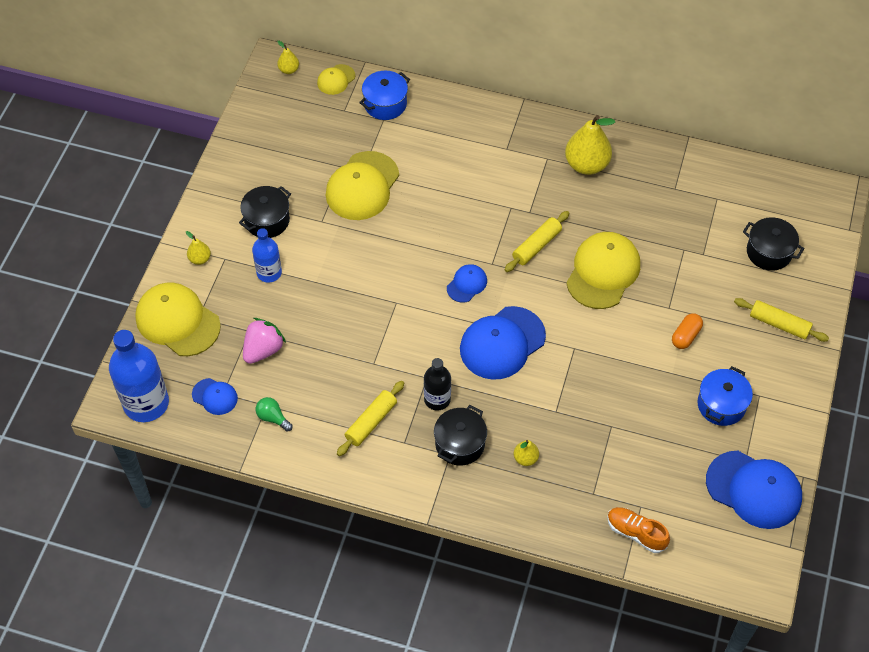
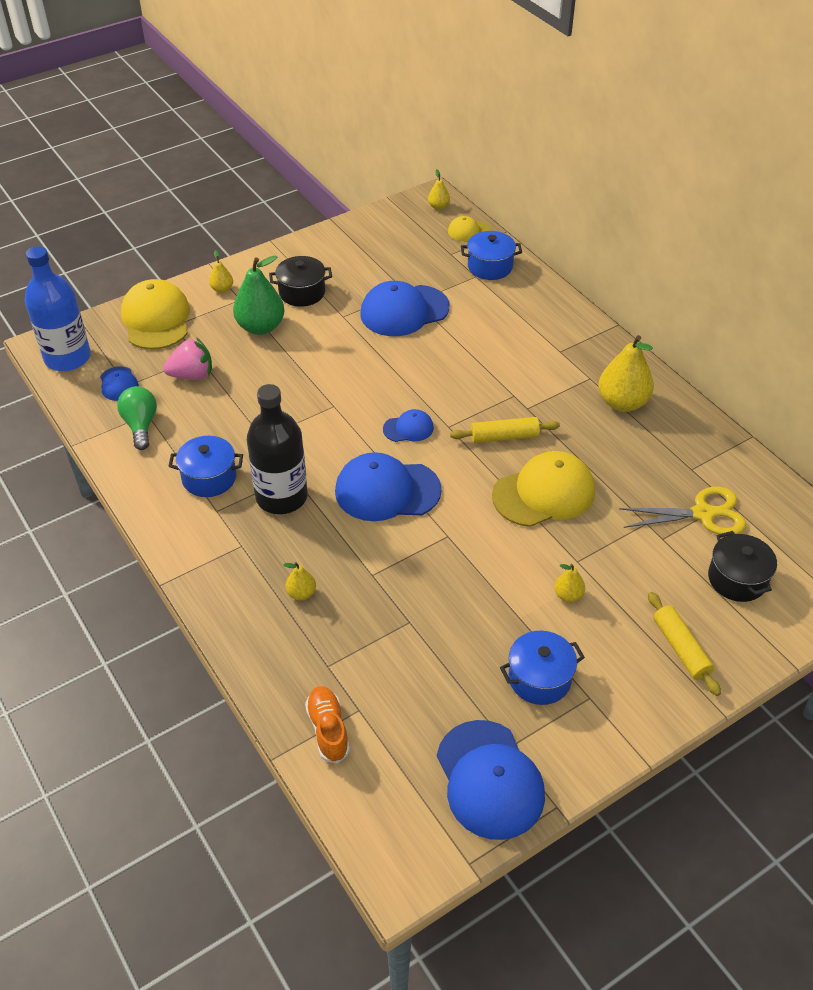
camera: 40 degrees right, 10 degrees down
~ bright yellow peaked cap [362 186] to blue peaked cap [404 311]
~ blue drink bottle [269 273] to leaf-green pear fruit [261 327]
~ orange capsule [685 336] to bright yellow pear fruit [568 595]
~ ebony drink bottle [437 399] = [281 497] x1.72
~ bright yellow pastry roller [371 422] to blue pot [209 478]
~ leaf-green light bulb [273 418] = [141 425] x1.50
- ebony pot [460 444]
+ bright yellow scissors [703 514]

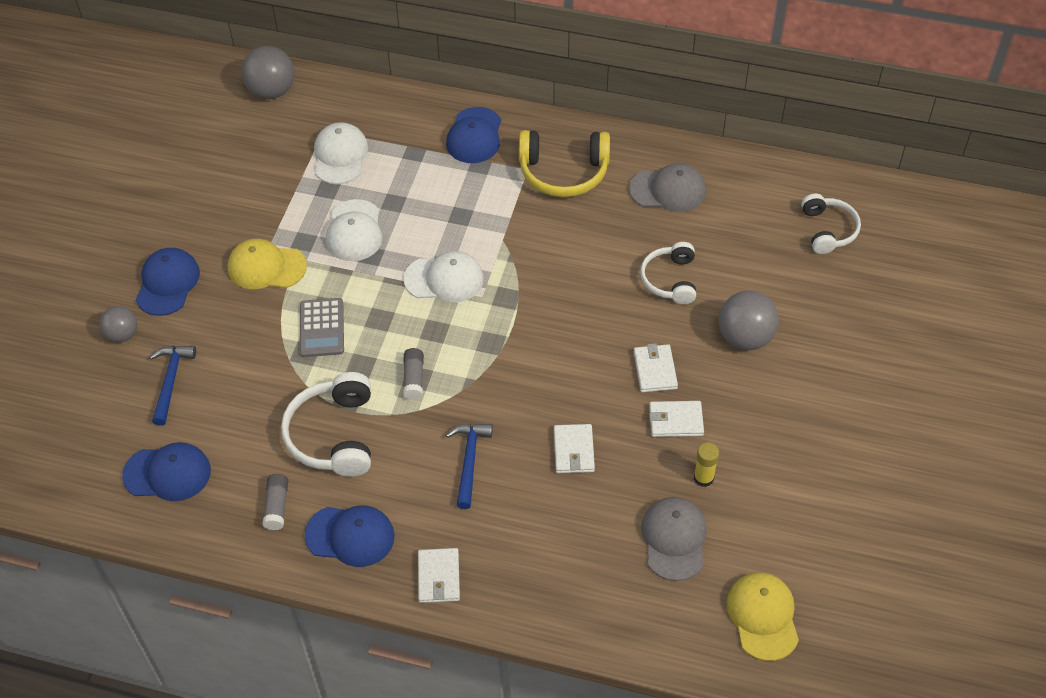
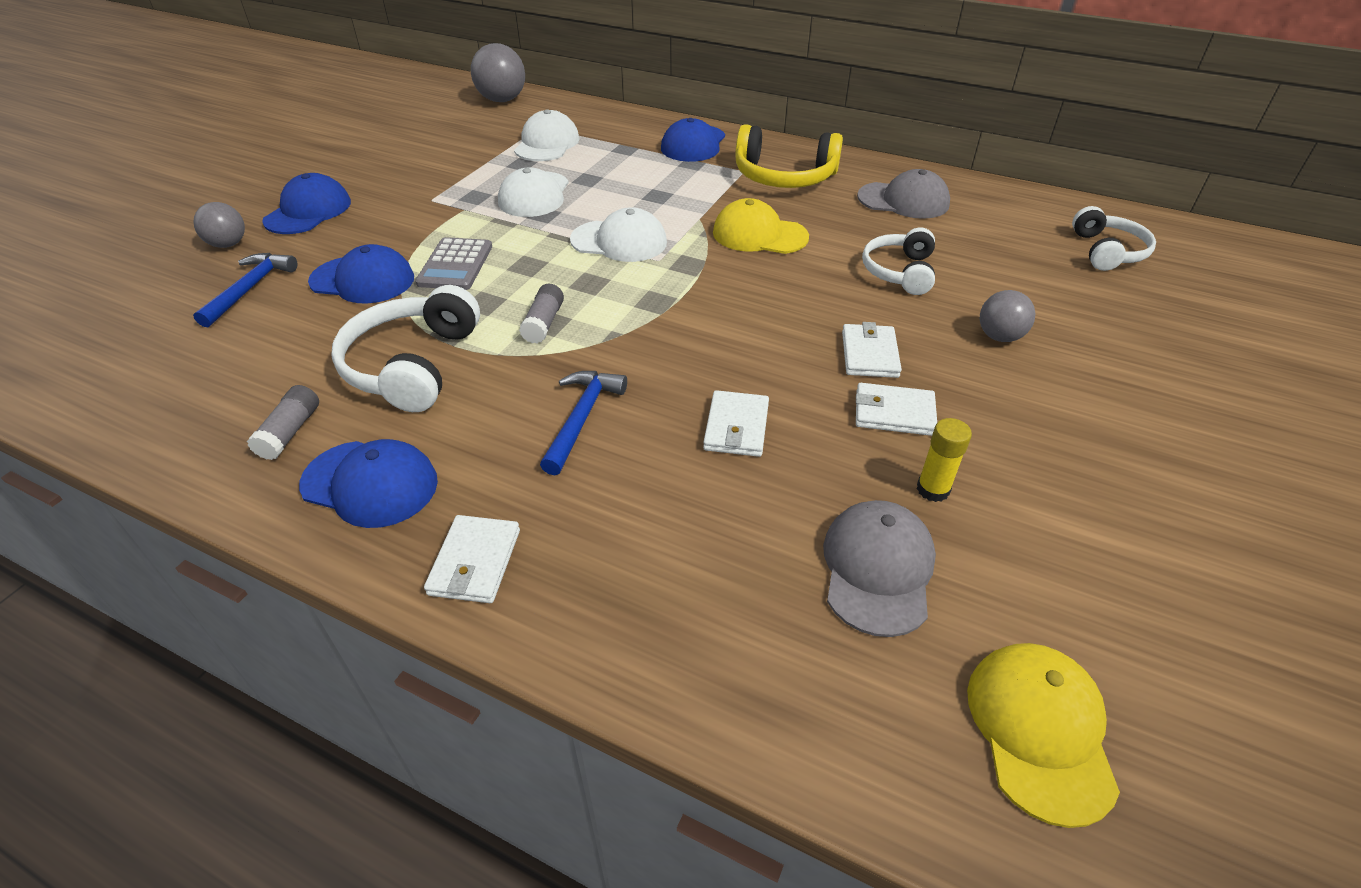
camera: 10 degrees right, 10 degrees down
~ bright yellow peaked cap [266 267] to [759 235]
~ gray play ball [745 337] = [999 336] x0.62
~ blue peaked cap [167 473] to [363 280]

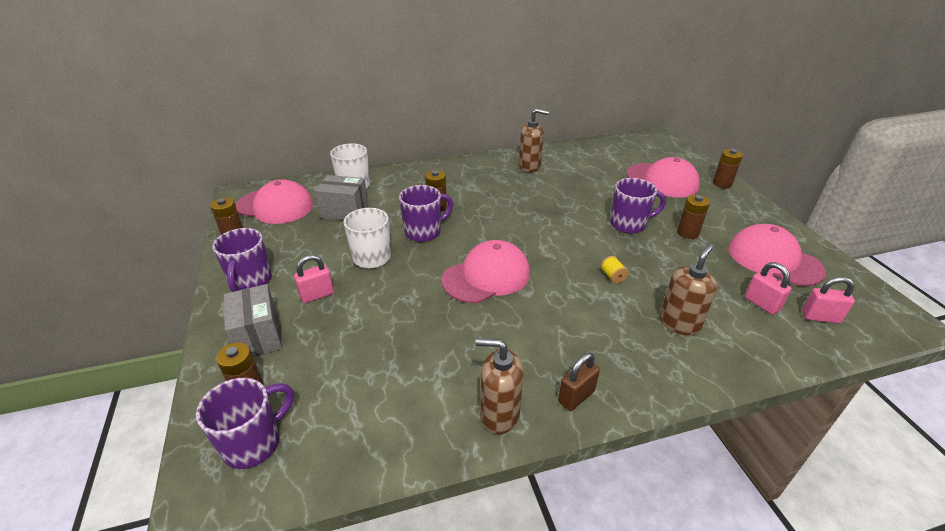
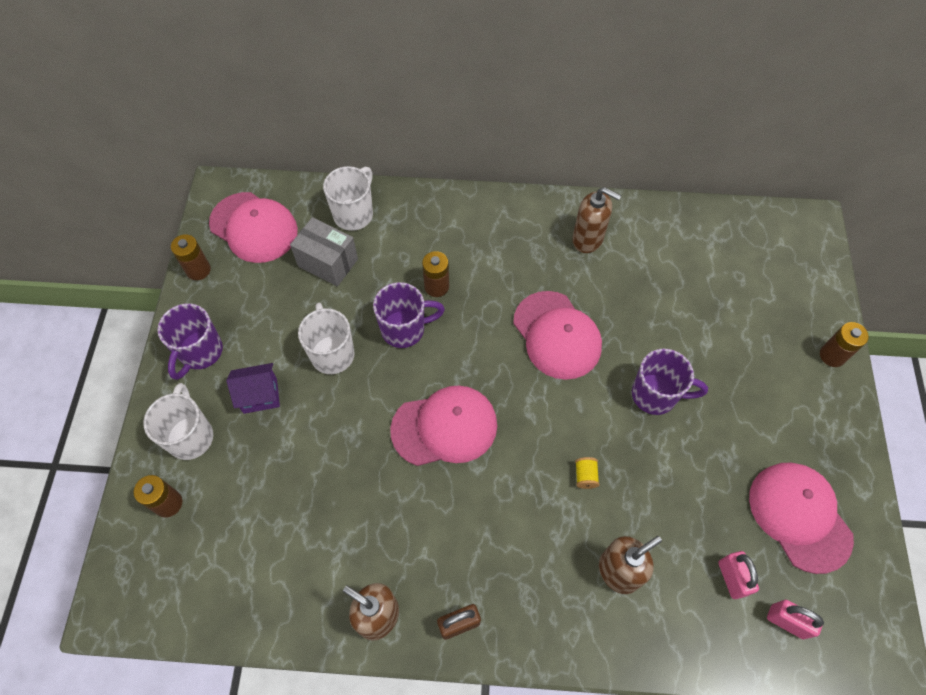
camera: 20 degrees right, 25 degrees up
~ rose-pink peaked cap [662 180] to [557 335]
- russet power cell [687 233]
~ rose-pink lock [317 295] to violet toy house [260 396]
~ gray parcel [258 336] to pure white tea mug [191 436]
- violet tea mug [254 443]

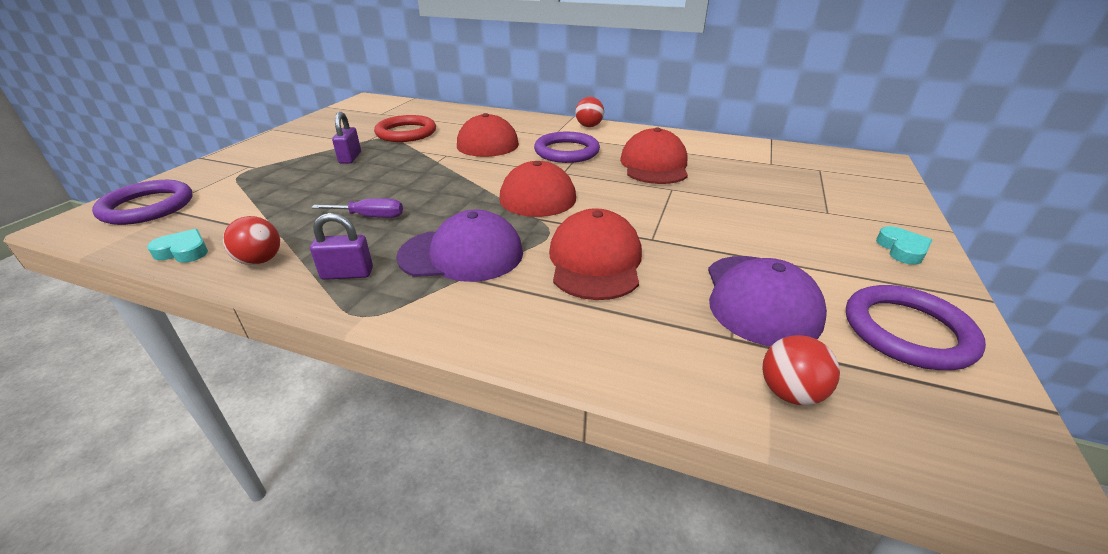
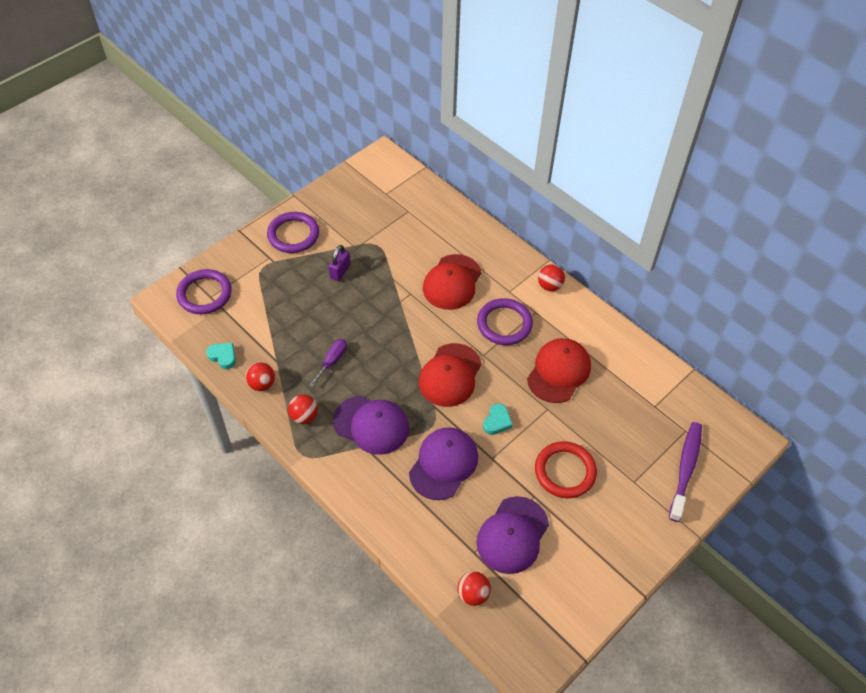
camera: 25 degrees right, 20 degrees up
~ scarlet hoop [406 133] to [565 471]
~ violet hand screwdriver [370 217] = [332 361] 90 degrees counterclockwise
~ scarlet peaked cap [595 261] to violet peaked cap [443 464]
~ violet lock [347 274] to scarlet play ball [304 416]
~ turquoise heart shape [902 249] to [497 421]
~ violet hoop [907 331] to [293 235]
+ violet dental brush [685 469]

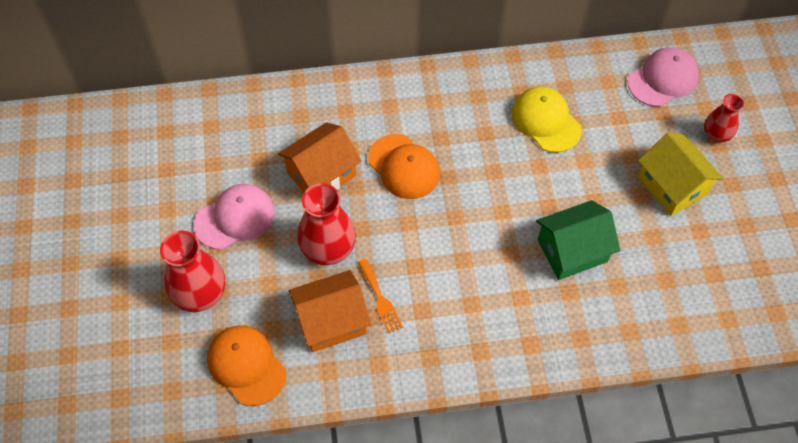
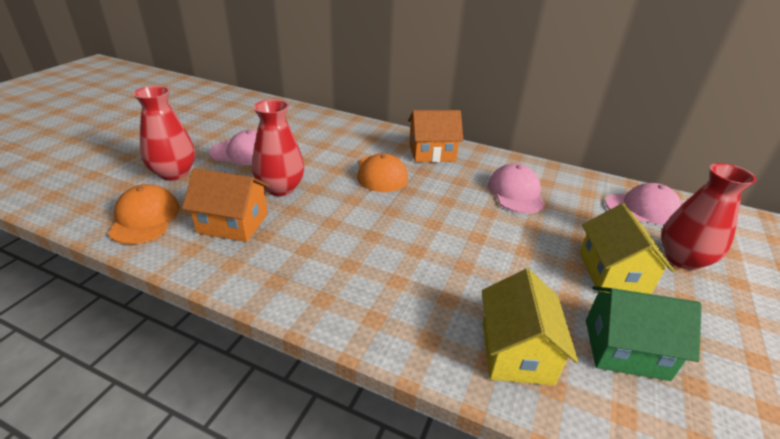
camera: 30 degrees right, 25 degrees down
~ bright yellow peaked cap [546 121] to rose-pink peaked cap [516 193]
~ scarlet tall vase [716 135] = [682 259] x1.66
~ orange toy house [321 174] to [432 153]
~ leaf-green toy house [572 250] to [625 349]
- orange dinner fork [380 299]
+ bright yellow toy house [516 352]

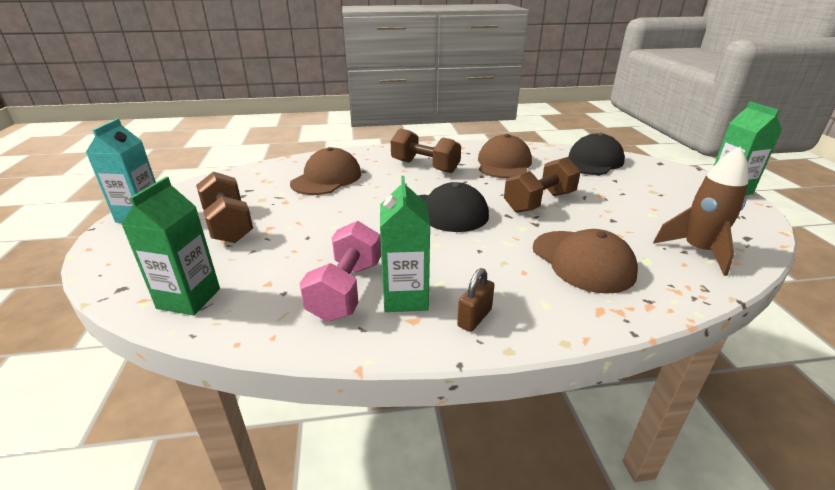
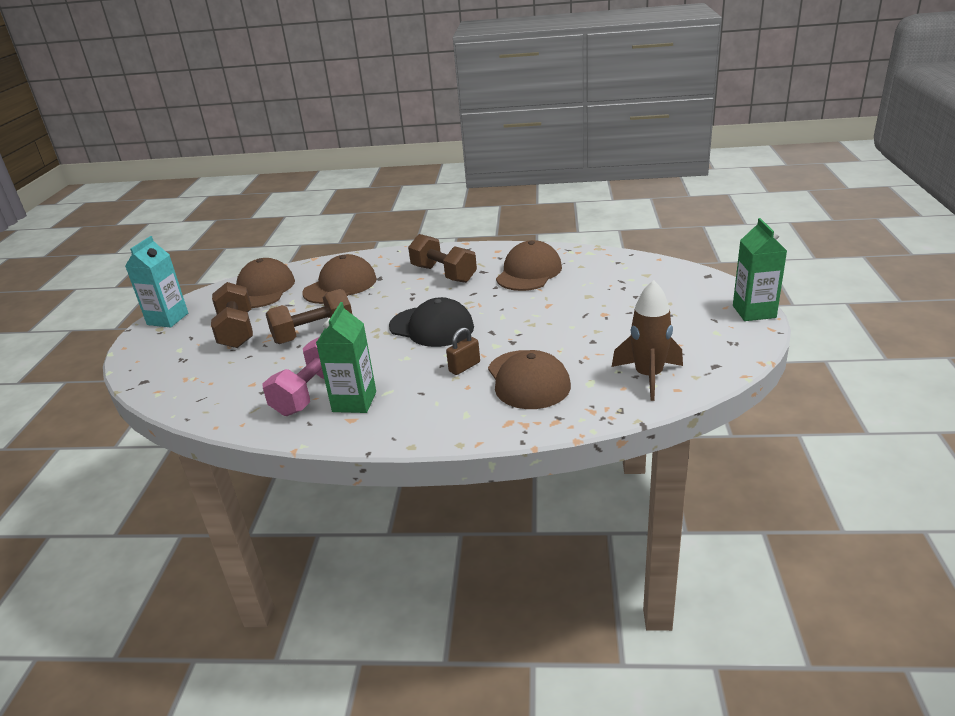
camera: 15 degrees right, 0 degrees up
- ebony peaked cap [592 161]
~ russet free weight [539 202] to [313 334]
- leaf-green milk carton [189 298]
~ russet lock [474 318] to [464 367]
+ russet peaked cap [263 289]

Task to complete: Return nothing but the lines running from the start of the data to the line with "- ebony pot [460 444]", please, both ends included and no pictures.

Answer box:
camera: 40 degrees right, 10 degrees down
~ bright yellow peaked cap [362 186] to blue peaked cap [404 311]
~ blue drink bottle [269 273] to leaf-green pear fruit [261 327]
~ orange capsule [685 336] to bright yellow pear fruit [568 595]
~ ebony drink bottle [437 399] = [281 497] x1.72
~ bright yellow pastry roller [371 422] to blue pot [209 478]
~ leaf-green light bulb [273 418] = [141 425] x1.50
- ebony pot [460 444]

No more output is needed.